* **Stored data**:

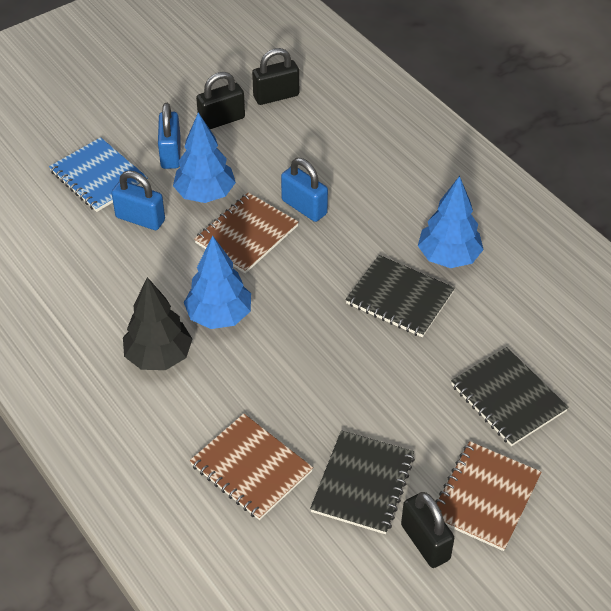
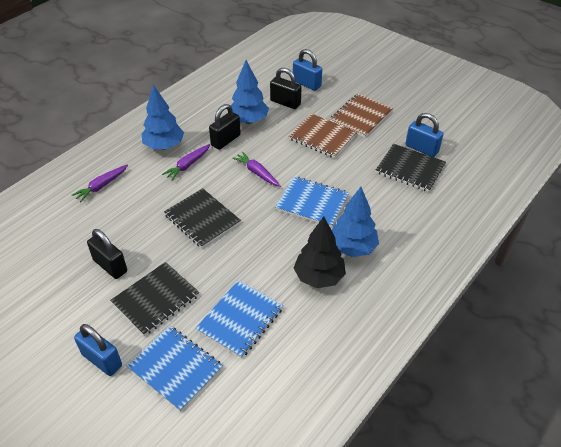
blue notebook: 1 -> 3
brown notebook: 3 -> 2
purple carrot: 0 -> 3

* **Directions**: Every line in the data above needs to be given again exactly, pictures aside.

* **Solution**:
blue notebook: 1 -> 3
brown notebook: 3 -> 2
purple carrot: 0 -> 3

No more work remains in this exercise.